[Opening RECORDS FOR THIS EXERCISE section]

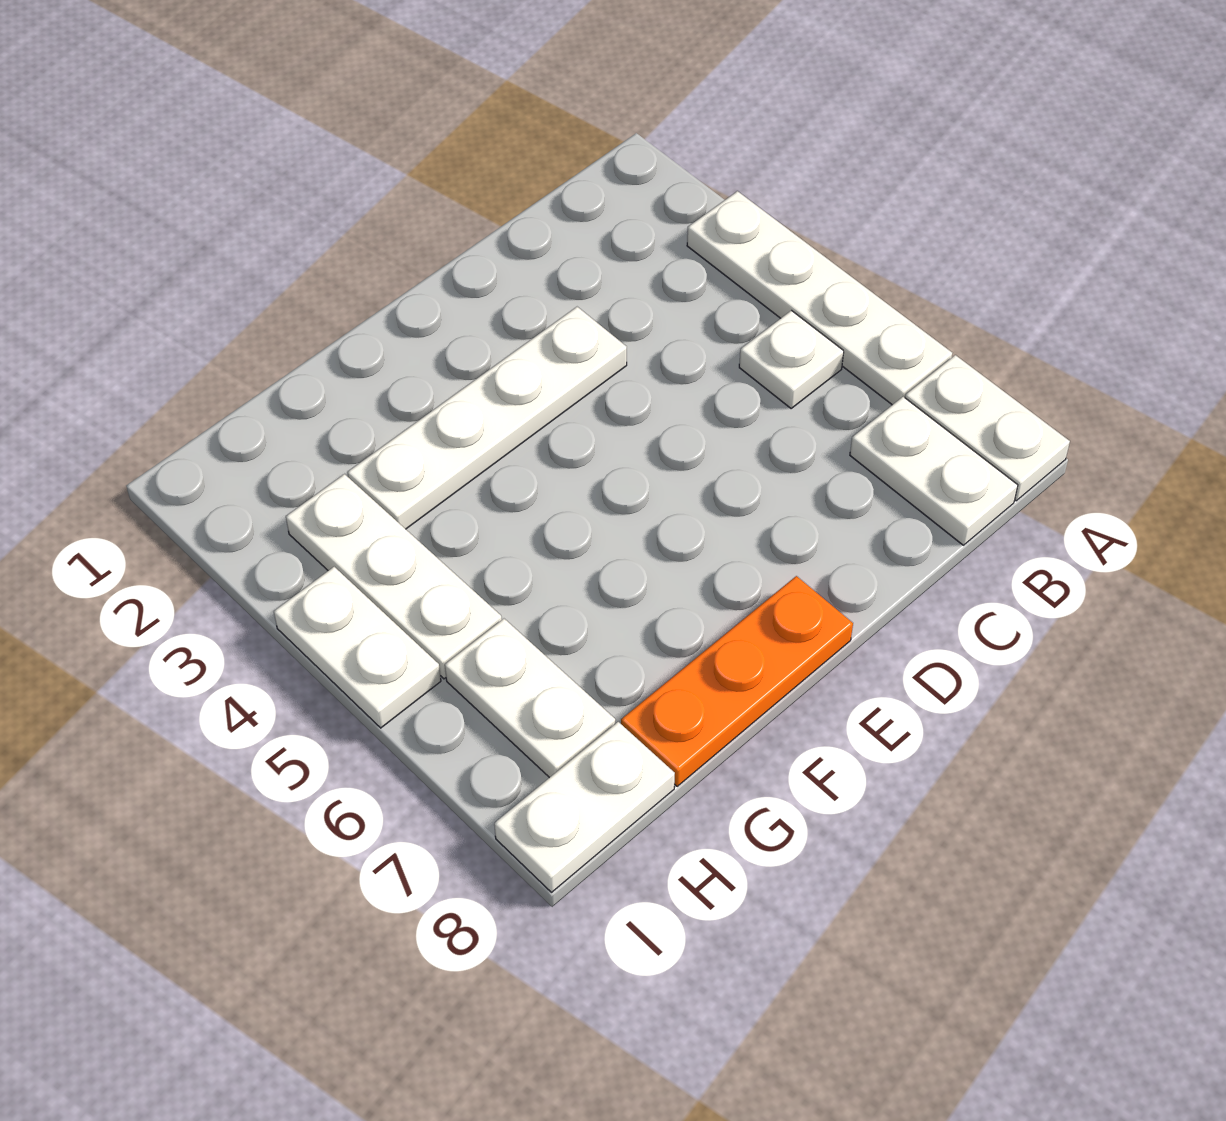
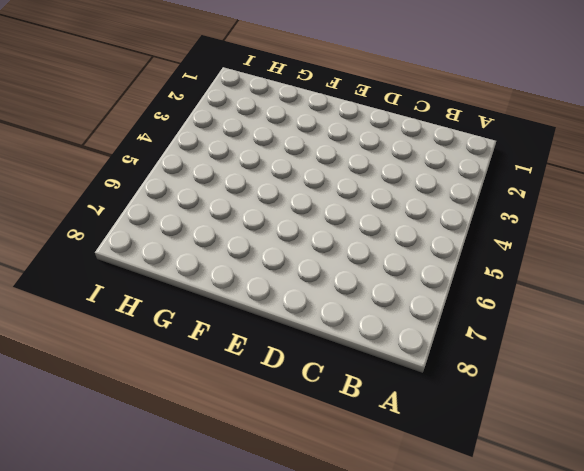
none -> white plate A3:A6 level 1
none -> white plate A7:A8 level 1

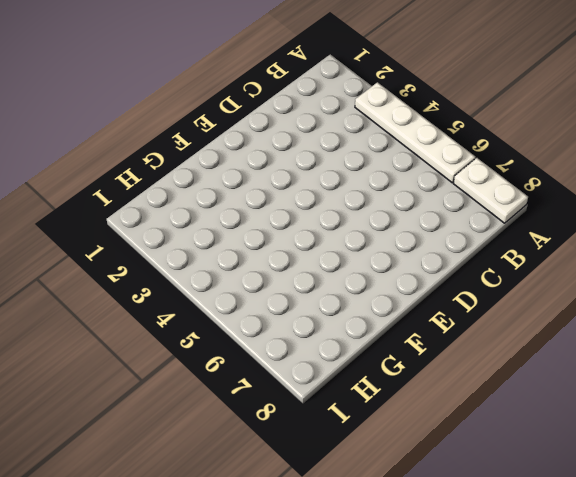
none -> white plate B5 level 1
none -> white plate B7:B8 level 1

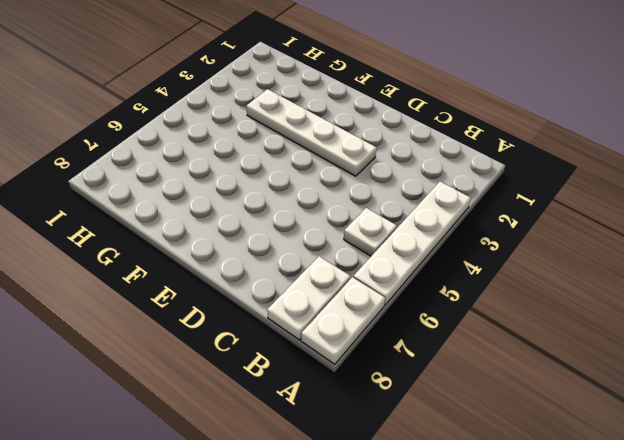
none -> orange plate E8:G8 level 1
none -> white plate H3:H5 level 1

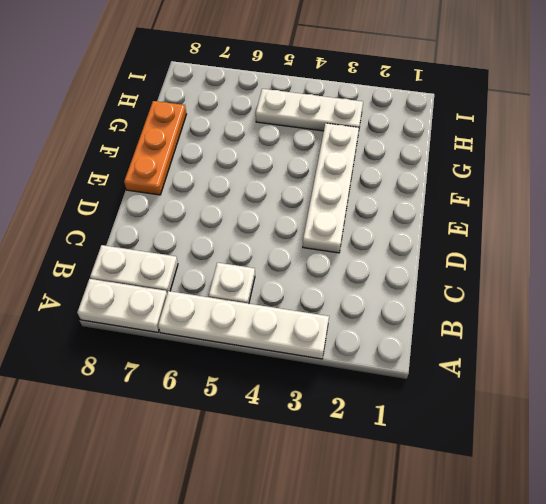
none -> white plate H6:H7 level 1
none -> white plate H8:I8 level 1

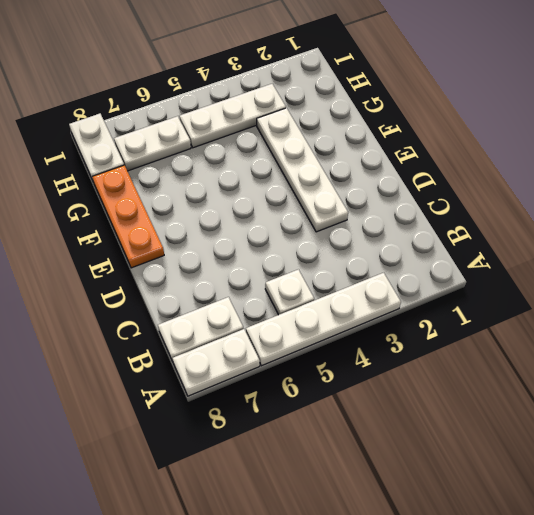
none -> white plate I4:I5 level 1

[Closing RECORDS FOR THIS EXERCISE section]
[Opening RECORDS FOR THIS EXERCISE section]

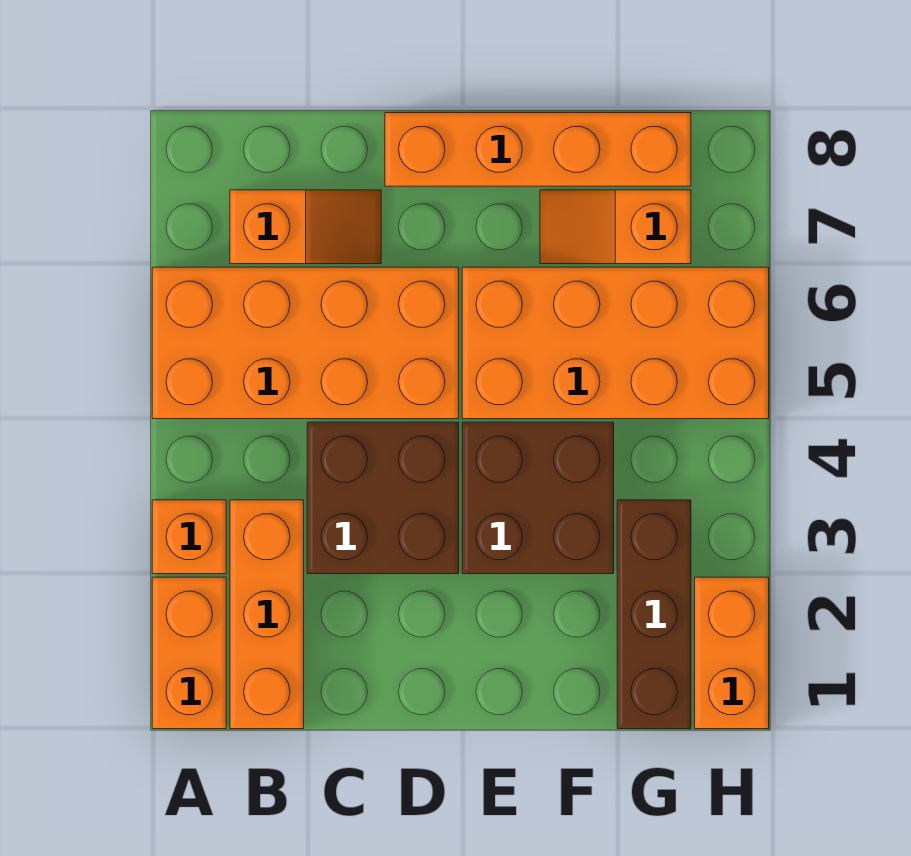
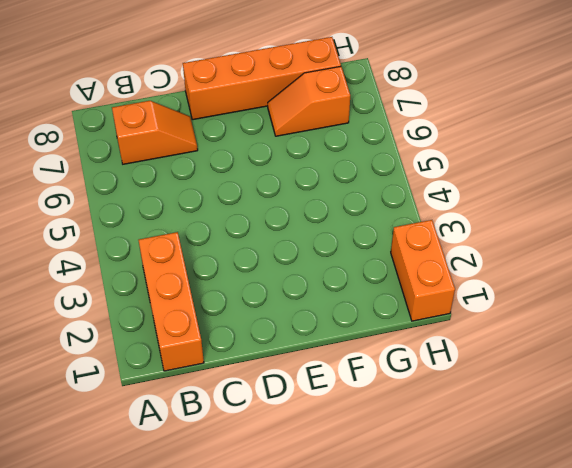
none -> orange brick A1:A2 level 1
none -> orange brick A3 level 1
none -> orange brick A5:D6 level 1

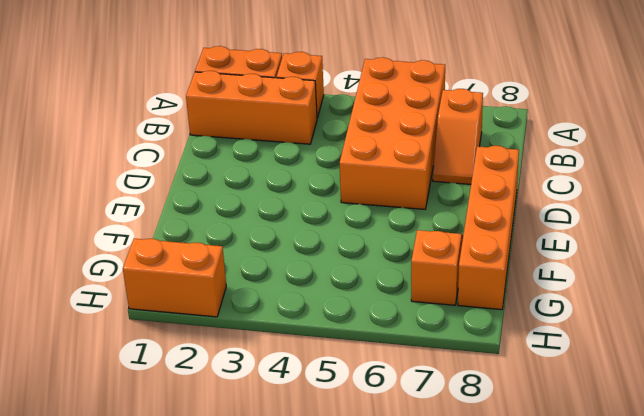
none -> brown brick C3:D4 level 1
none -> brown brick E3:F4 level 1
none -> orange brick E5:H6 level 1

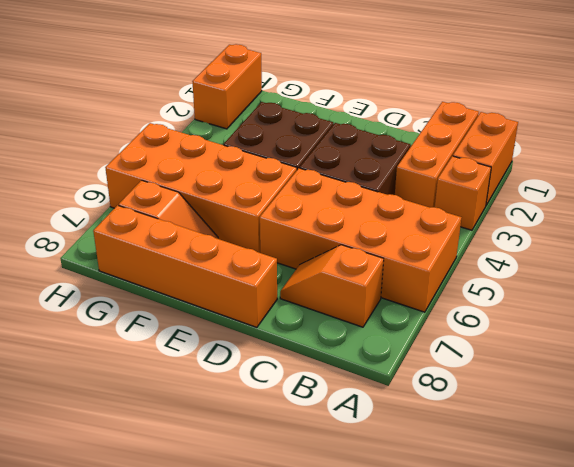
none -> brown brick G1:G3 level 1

[Closing RECORDS FOR THIS EXERCISE section]

> **DIRECTIONS FOR THIS TASK**:
Leave out the images and write out the lines above exactly, from the one with "none -> white plate B5 level 1" up to and including the one with "none -> white plate I4:I5 level 1".

> **FINISHED EXERCISE**:
none -> white plate B5 level 1
none -> white plate B7:B8 level 1

none -> orange plate E8:G8 level 1
none -> white plate H3:H5 level 1

none -> white plate H6:H7 level 1
none -> white plate H8:I8 level 1

none -> white plate I4:I5 level 1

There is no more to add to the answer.